# Data:
- - -

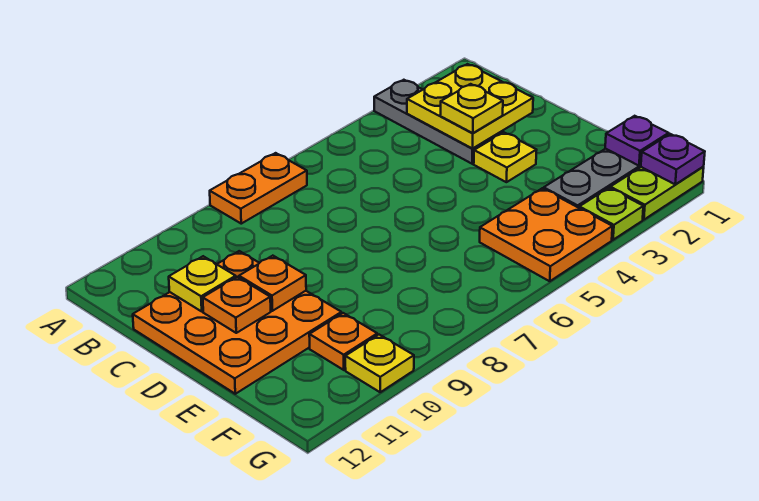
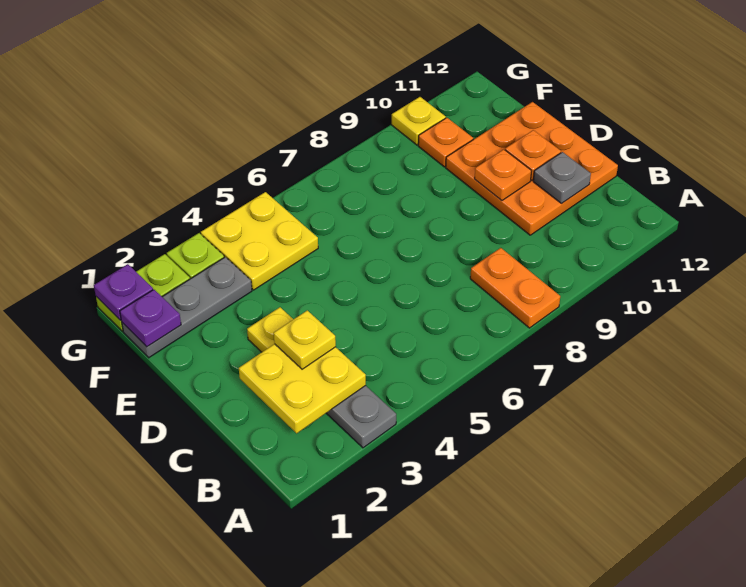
orange plate A7:A8 level 1 -> orange plate A8:B8 level 1
yellow plate C11 level 2 -> grey plate C11 level 2
orange plate F4:G5 level 1 -> yellow plate F4:G5 level 1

- - -

# Exercise requirements:
Write out each line of the data that holds the string "orange".

# Result:
orange plate A7:A8 level 1 -> orange plate A8:B8 level 1
orange plate F4:G5 level 1 -> yellow plate F4:G5 level 1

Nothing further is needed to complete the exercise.